— TASK OBJECTIVE —
Below are entries. Copy exactly the lines running from the line that holds "grey goblet: 2 -> 3" to the line that holds "pink headphones: 7 -> 8", with both ends included.

[[ SOURCE INFORMATION open ]]

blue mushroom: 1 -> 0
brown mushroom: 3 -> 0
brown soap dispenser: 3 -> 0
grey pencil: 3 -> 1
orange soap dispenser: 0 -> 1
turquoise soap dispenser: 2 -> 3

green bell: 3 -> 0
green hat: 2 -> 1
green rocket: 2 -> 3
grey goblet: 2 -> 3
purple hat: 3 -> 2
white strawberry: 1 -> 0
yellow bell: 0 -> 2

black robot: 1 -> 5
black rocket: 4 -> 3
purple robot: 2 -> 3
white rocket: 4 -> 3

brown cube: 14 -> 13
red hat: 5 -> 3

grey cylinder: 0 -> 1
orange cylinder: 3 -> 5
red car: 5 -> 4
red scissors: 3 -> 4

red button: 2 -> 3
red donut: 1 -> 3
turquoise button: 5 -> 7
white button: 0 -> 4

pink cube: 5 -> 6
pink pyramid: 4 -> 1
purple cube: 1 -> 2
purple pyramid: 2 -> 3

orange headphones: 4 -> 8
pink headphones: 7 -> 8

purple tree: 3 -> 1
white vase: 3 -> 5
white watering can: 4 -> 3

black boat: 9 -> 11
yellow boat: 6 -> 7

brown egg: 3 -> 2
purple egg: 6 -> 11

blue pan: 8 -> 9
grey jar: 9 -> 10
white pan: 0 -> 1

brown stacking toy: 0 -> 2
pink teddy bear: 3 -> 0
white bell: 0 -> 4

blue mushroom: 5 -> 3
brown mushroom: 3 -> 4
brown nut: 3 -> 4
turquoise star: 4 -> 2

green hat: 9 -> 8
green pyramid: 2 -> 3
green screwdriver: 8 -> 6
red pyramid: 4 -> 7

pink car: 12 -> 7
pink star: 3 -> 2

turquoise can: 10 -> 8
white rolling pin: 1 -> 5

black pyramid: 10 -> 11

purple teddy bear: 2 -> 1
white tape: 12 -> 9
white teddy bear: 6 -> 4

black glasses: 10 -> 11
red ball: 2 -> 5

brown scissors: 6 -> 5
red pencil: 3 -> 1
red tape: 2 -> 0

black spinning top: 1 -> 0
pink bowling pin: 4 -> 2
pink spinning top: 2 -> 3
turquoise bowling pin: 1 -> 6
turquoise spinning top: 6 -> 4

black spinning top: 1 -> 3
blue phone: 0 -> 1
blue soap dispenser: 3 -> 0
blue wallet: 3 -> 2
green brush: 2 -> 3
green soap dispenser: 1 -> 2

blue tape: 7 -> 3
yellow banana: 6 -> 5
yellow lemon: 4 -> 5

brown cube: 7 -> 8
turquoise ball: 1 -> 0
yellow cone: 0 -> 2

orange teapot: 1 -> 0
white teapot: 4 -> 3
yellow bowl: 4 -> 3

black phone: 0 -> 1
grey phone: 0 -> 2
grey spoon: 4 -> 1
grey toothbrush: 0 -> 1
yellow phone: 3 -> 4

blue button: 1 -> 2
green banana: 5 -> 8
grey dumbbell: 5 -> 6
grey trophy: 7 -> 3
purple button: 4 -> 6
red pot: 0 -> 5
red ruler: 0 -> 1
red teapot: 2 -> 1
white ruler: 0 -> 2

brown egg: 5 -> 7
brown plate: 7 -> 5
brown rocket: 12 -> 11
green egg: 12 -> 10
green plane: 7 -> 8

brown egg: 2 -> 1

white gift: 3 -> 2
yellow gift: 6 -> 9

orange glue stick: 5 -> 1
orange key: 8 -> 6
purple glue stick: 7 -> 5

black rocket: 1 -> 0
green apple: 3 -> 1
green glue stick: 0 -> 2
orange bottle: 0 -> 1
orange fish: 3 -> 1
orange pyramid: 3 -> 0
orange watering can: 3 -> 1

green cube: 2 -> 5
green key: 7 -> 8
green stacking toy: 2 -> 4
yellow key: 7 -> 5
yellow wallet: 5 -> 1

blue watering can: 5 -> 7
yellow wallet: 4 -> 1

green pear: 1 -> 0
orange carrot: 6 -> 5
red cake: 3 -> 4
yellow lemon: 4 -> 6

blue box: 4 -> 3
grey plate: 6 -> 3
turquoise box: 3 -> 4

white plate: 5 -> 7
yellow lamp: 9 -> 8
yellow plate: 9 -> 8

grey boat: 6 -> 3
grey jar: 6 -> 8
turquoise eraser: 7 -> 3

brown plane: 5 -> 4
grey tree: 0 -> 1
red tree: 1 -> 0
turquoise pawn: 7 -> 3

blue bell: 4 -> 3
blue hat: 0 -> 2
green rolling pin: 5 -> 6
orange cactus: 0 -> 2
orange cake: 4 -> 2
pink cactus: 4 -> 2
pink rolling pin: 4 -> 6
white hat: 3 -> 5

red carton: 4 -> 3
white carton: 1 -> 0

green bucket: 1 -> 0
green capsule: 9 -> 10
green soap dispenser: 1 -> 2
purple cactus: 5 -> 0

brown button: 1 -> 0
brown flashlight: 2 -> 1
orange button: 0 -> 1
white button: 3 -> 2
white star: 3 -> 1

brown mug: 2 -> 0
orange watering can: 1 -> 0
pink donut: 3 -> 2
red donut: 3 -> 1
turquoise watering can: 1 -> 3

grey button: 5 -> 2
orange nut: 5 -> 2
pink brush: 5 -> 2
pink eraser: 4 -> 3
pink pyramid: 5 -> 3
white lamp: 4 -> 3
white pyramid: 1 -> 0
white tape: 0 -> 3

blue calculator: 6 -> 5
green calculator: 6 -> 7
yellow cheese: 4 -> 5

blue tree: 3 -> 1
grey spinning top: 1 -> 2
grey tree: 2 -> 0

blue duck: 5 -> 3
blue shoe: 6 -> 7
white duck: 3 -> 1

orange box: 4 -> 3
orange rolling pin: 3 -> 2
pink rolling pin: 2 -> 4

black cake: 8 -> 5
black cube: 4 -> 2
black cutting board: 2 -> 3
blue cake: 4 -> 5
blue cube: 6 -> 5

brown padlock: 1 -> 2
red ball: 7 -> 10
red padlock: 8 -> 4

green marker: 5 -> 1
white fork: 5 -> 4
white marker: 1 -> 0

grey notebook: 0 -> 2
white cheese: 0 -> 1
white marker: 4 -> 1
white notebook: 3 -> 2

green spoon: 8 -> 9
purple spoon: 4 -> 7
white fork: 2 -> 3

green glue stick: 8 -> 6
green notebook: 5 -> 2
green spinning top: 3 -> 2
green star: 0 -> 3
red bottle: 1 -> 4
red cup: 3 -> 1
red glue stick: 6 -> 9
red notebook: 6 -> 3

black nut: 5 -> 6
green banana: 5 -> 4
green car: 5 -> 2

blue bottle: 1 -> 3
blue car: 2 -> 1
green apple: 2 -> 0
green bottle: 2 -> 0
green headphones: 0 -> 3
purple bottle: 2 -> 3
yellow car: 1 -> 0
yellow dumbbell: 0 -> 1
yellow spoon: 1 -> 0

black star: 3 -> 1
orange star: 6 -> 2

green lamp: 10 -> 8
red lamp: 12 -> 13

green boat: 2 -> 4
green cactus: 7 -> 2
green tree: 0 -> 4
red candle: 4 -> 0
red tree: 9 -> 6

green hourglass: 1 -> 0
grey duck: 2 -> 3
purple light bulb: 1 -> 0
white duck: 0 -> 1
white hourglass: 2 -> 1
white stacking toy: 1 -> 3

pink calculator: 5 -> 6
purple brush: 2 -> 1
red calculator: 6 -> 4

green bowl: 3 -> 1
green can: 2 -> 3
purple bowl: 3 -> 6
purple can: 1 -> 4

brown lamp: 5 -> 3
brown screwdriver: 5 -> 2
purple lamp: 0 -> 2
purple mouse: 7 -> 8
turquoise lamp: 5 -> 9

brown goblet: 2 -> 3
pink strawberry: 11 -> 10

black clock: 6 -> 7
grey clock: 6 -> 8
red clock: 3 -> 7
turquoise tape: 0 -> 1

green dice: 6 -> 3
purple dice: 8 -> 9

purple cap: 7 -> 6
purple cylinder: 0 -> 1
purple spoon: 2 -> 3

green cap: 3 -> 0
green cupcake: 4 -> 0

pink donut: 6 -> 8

[[ SOURCE INFORMATION closed ]]

— OUTPUT OF THE EXERCISE —
grey goblet: 2 -> 3
purple hat: 3 -> 2
white strawberry: 1 -> 0
yellow bell: 0 -> 2

black robot: 1 -> 5
black rocket: 4 -> 3
purple robot: 2 -> 3
white rocket: 4 -> 3

brown cube: 14 -> 13
red hat: 5 -> 3

grey cylinder: 0 -> 1
orange cylinder: 3 -> 5
red car: 5 -> 4
red scissors: 3 -> 4

red button: 2 -> 3
red donut: 1 -> 3
turquoise button: 5 -> 7
white button: 0 -> 4

pink cube: 5 -> 6
pink pyramid: 4 -> 1
purple cube: 1 -> 2
purple pyramid: 2 -> 3

orange headphones: 4 -> 8
pink headphones: 7 -> 8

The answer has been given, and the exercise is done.